Directions for this task: Could you reproduce the entries exactly, omitting every picture?

*** Data section ***

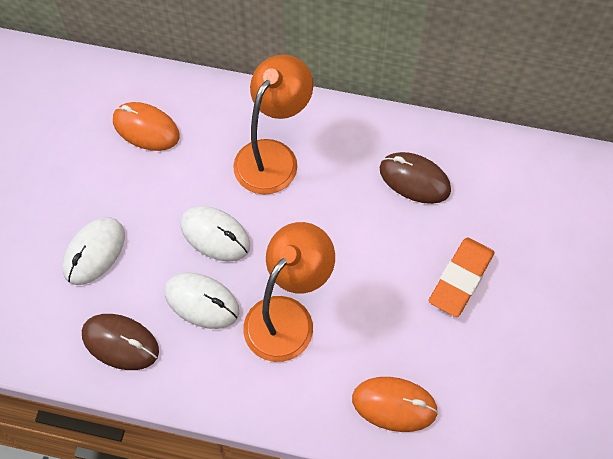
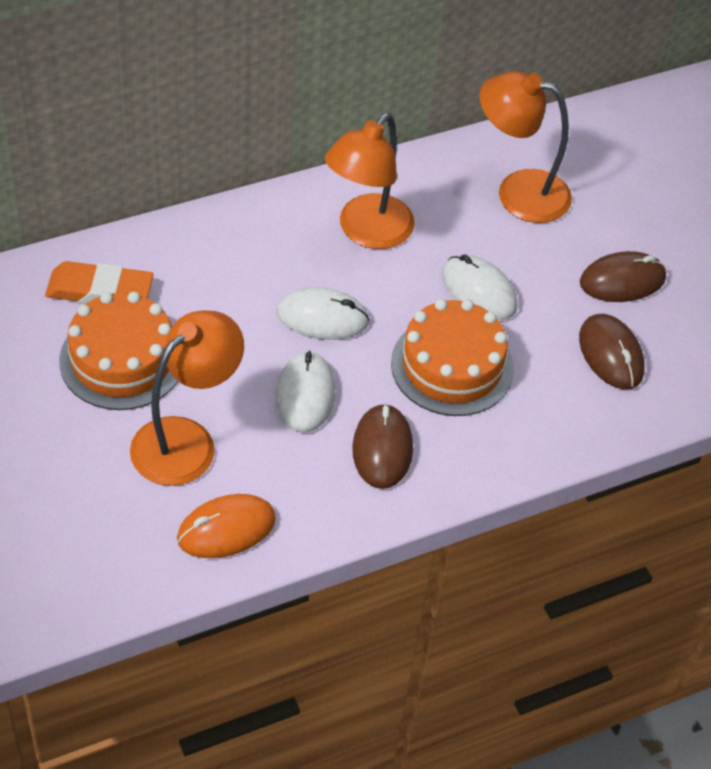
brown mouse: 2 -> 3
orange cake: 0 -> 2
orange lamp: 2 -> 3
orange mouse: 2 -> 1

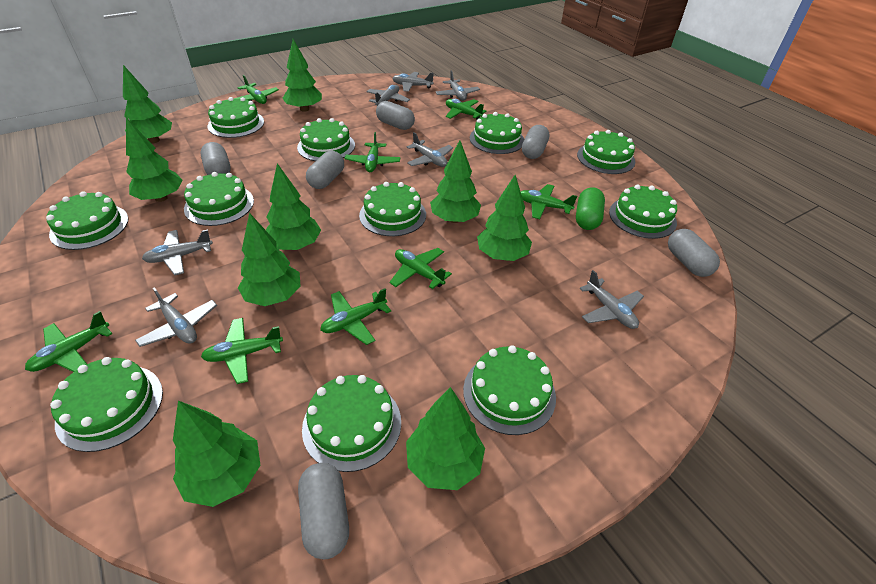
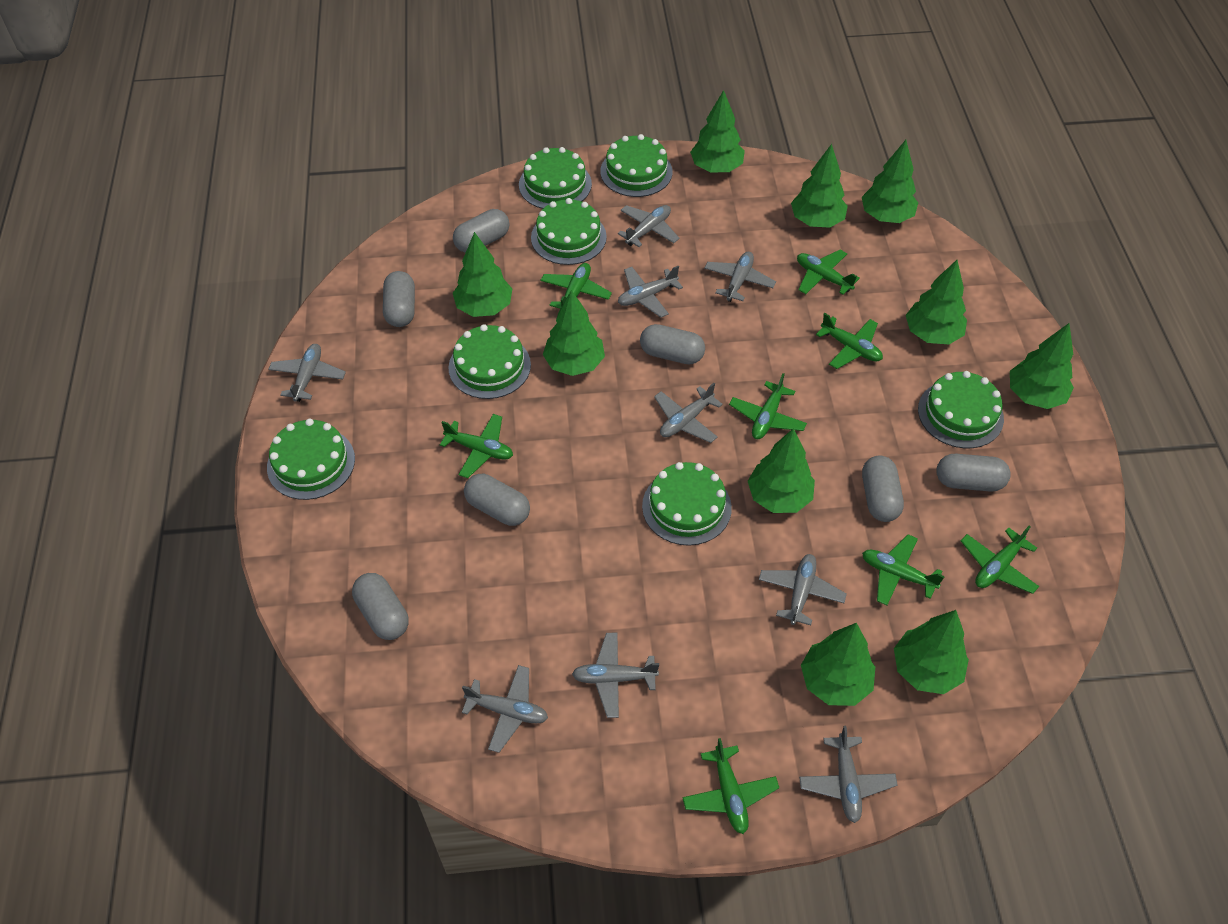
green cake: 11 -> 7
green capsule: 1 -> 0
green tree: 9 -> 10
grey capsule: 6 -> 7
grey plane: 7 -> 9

*** End of Data section ***

Answer space:
brown mouse: 2 -> 3
orange cake: 0 -> 2
orange lamp: 2 -> 3
orange mouse: 2 -> 1

green cake: 11 -> 7
green capsule: 1 -> 0
green tree: 9 -> 10
grey capsule: 6 -> 7
grey plane: 7 -> 9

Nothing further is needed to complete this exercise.